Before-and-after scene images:
+ + + + + + +

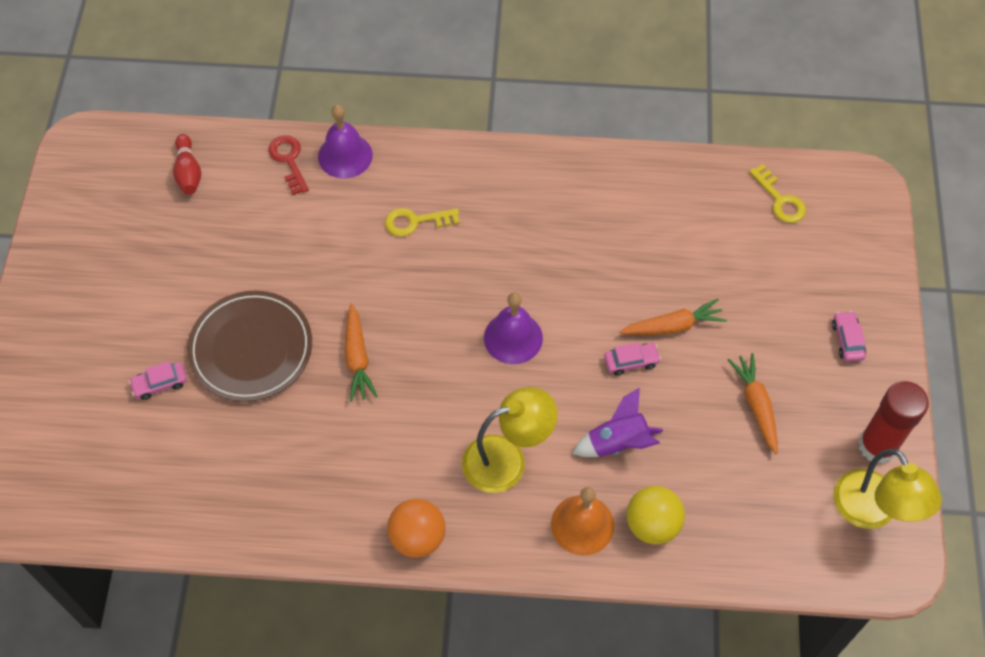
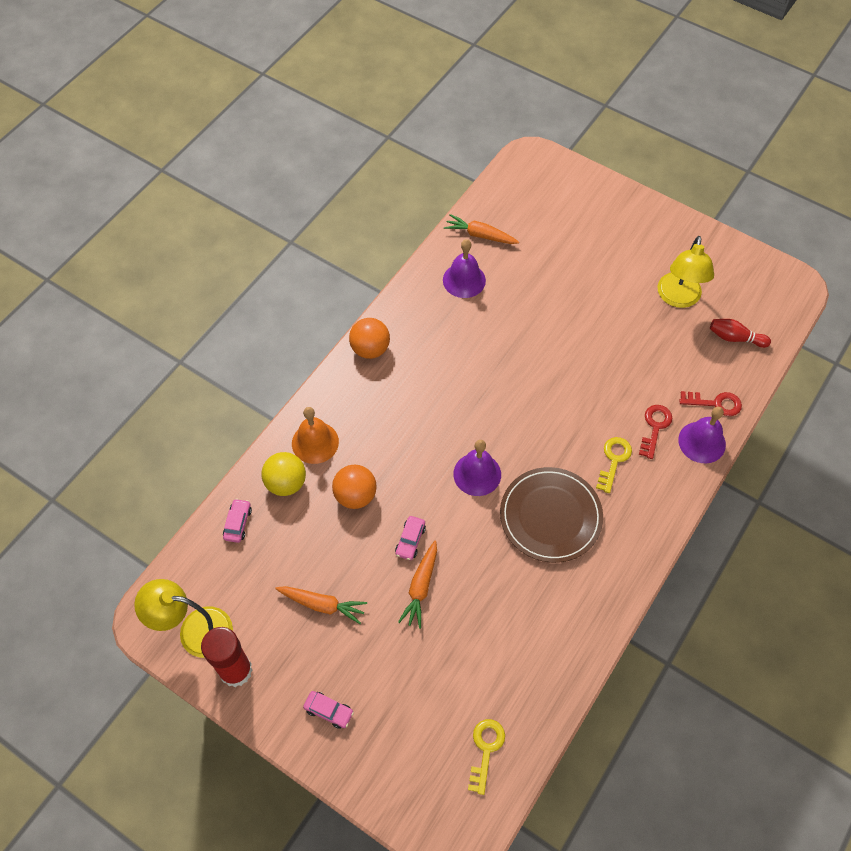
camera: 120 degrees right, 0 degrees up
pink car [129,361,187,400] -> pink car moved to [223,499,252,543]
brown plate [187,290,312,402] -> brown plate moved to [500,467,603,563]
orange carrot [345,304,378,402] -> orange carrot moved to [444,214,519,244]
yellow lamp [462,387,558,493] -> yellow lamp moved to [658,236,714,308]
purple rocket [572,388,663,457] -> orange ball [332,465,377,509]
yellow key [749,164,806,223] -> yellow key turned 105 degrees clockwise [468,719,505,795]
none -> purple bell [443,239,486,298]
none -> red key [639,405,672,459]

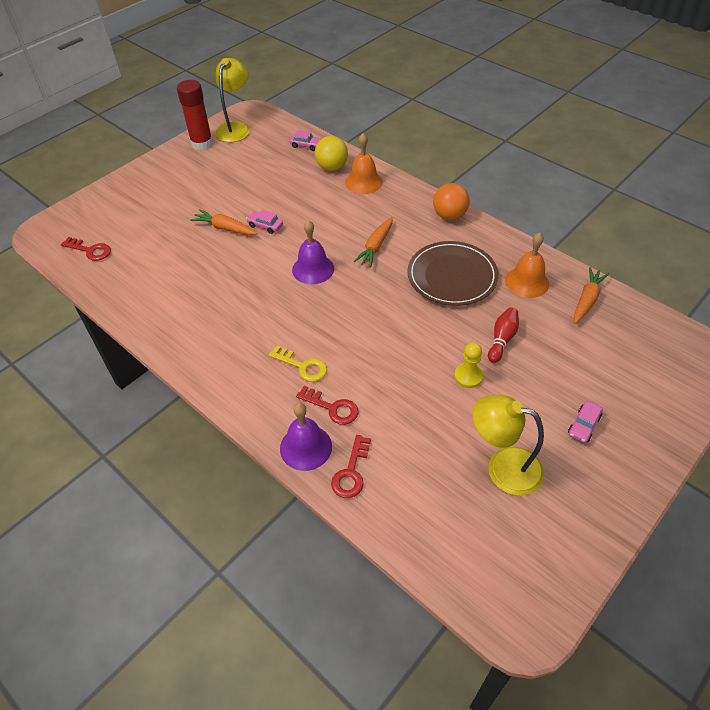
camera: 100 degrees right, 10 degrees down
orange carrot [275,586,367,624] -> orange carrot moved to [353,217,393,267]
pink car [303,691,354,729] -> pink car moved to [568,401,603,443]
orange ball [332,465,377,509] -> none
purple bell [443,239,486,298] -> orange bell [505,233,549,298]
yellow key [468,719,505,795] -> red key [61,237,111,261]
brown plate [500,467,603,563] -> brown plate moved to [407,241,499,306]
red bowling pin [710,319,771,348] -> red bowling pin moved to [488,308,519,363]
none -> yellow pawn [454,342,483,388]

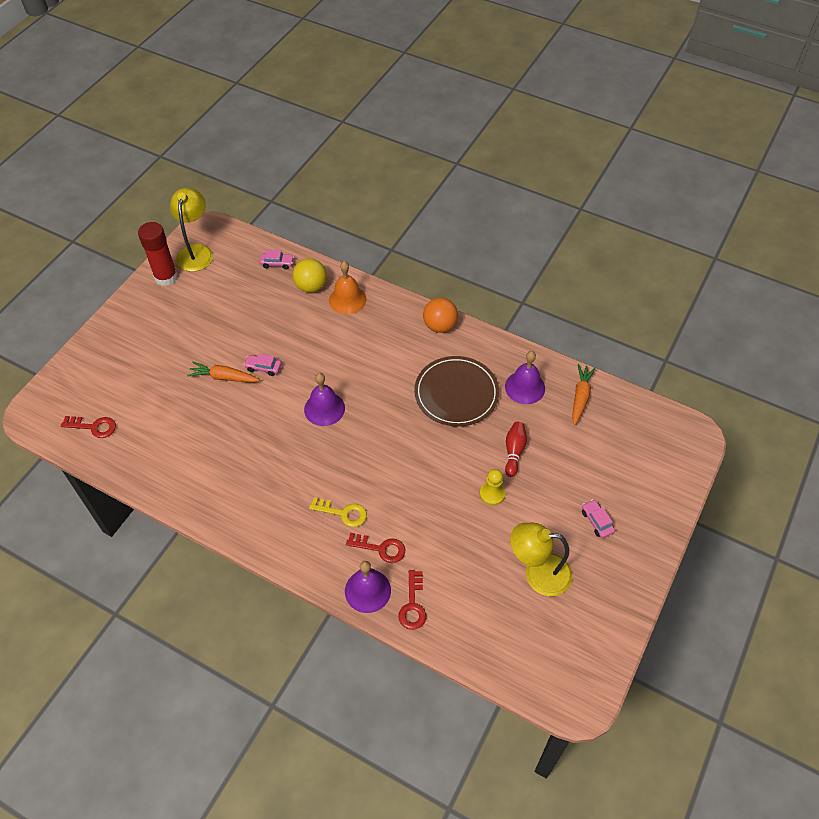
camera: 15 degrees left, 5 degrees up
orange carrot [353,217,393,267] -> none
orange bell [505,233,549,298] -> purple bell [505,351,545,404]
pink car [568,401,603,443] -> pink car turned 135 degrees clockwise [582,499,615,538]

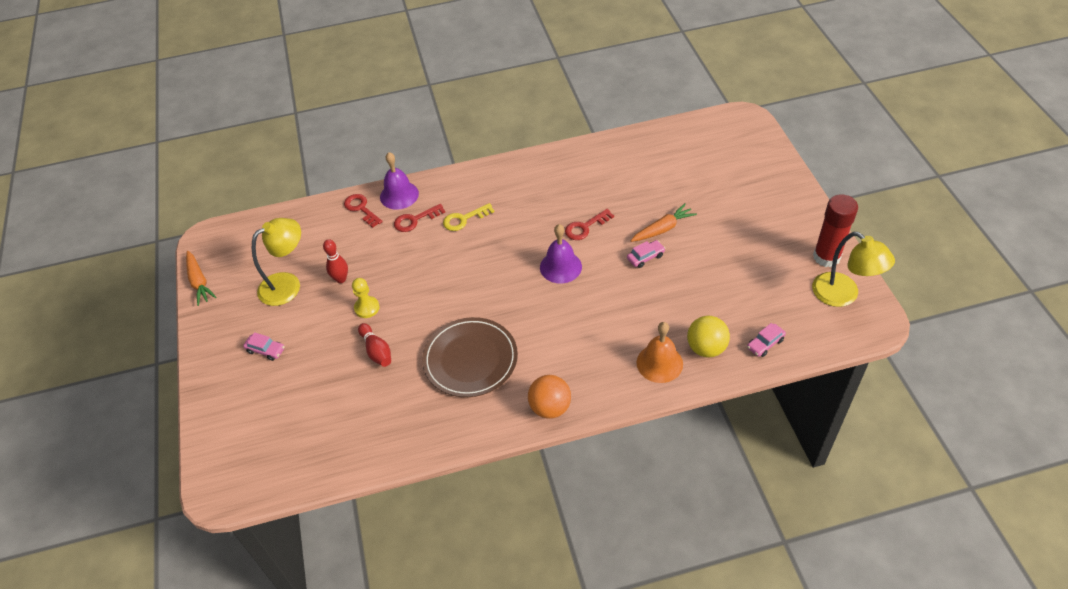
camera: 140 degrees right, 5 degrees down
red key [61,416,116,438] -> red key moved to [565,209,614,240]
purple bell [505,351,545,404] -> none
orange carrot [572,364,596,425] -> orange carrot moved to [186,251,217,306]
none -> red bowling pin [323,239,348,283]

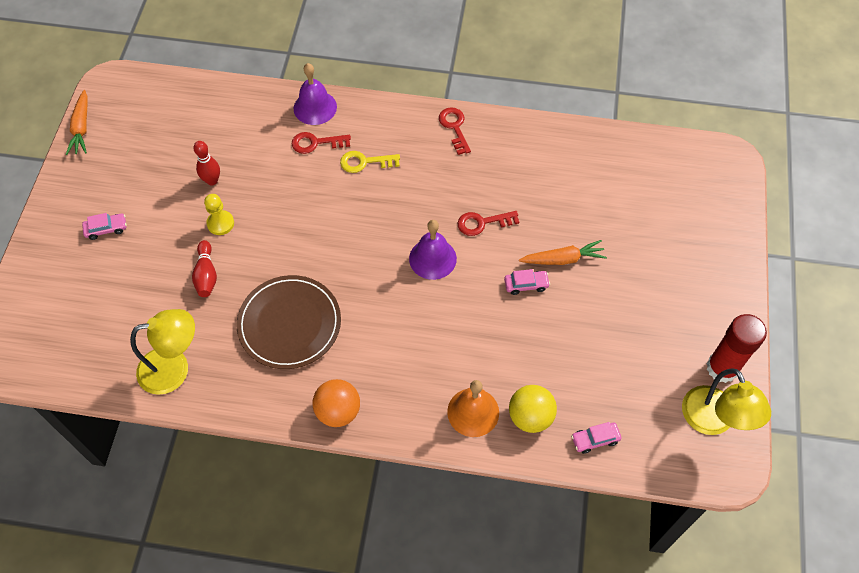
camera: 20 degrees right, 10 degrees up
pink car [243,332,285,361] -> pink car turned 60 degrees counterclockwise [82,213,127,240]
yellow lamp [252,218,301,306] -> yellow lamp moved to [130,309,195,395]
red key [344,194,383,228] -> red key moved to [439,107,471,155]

+ + + + + + +

- Brief -
Respond with one number, namely the count of lines in the entries above that hold the word "none".

- Answer for the task -
7